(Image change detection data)

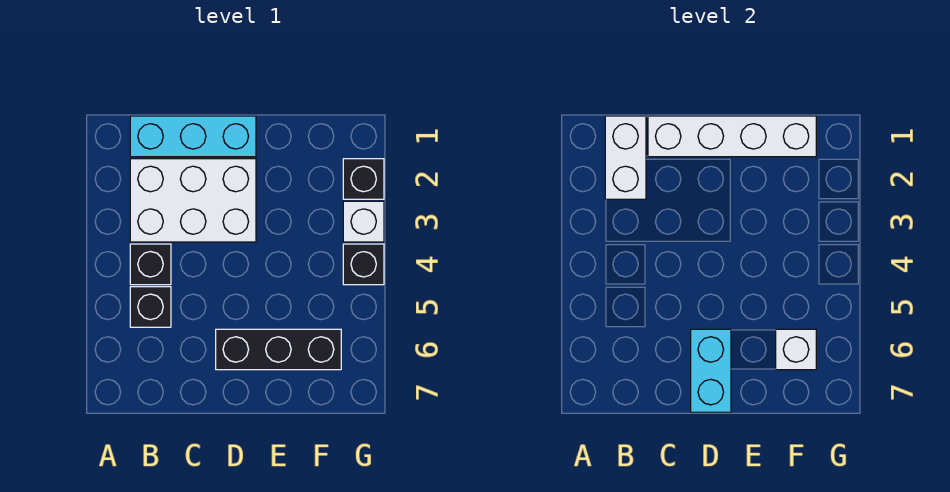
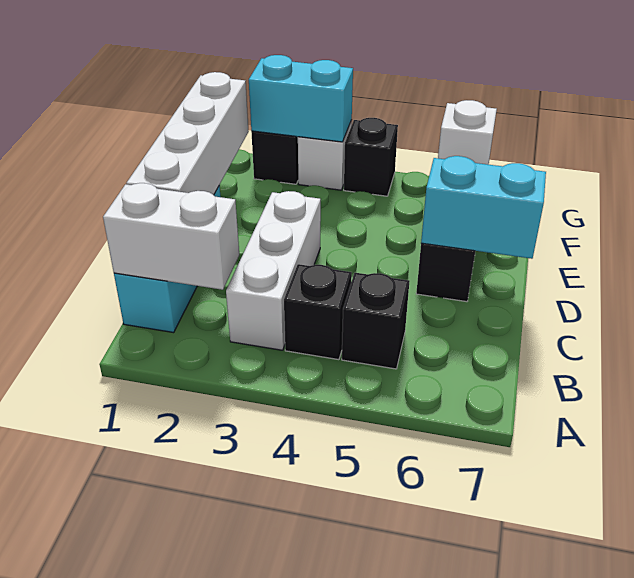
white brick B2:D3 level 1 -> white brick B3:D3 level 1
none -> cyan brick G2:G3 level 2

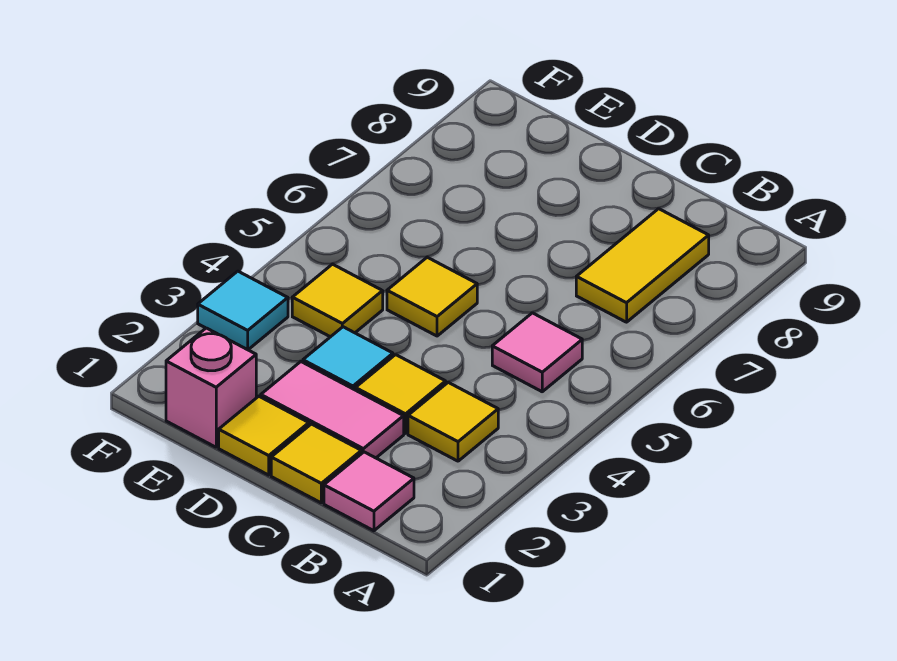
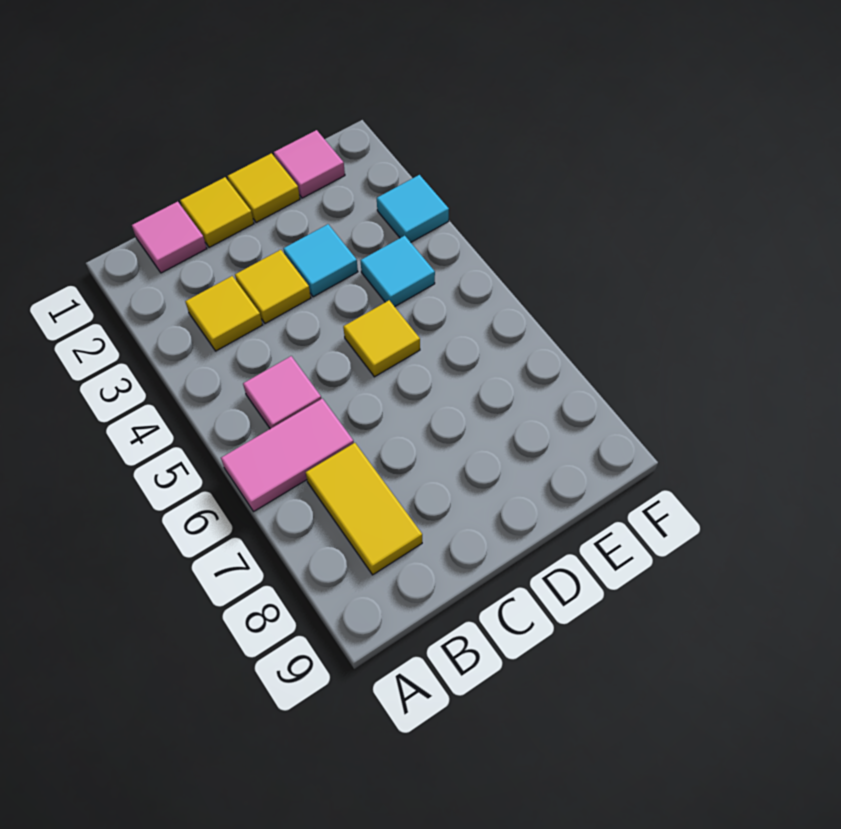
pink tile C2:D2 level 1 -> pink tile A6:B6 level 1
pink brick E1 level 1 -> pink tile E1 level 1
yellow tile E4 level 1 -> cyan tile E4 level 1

• [WHAT THE TASK ASKS] Copy, exactly and with nothing added, the lines from the one containing "pink brick E1 level 1 -> pink tile E1 level 1" through the end of the records.

• [RESPONSE]
pink brick E1 level 1 -> pink tile E1 level 1
yellow tile E4 level 1 -> cyan tile E4 level 1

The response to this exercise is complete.